* **WHAT YOU WILL DO**: Would you set down the data below exactly as shown?

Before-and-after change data
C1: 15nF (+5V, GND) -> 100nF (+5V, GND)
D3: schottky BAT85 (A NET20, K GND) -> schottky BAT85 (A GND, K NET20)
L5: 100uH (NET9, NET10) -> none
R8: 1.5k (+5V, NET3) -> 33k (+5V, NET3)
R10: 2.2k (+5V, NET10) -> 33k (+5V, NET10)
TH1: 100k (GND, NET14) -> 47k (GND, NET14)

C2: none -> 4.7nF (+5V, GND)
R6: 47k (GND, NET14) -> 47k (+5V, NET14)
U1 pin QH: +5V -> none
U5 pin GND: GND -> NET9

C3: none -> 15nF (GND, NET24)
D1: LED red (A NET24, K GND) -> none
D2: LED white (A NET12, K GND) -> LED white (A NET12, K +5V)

* **ANSWER TO THE EXERCISE**:
C1: 15nF (+5V, GND) -> 100nF (+5V, GND)
D3: schottky BAT85 (A NET20, K GND) -> schottky BAT85 (A GND, K NET20)
L5: 100uH (NET9, NET10) -> none
R8: 1.5k (+5V, NET3) -> 33k (+5V, NET3)
R10: 2.2k (+5V, NET10) -> 33k (+5V, NET10)
TH1: 100k (GND, NET14) -> 47k (GND, NET14)

C2: none -> 4.7nF (+5V, GND)
R6: 47k (GND, NET14) -> 47k (+5V, NET14)
U1 pin QH: +5V -> none
U5 pin GND: GND -> NET9

C3: none -> 15nF (GND, NET24)
D1: LED red (A NET24, K GND) -> none
D2: LED white (A NET12, K GND) -> LED white (A NET12, K +5V)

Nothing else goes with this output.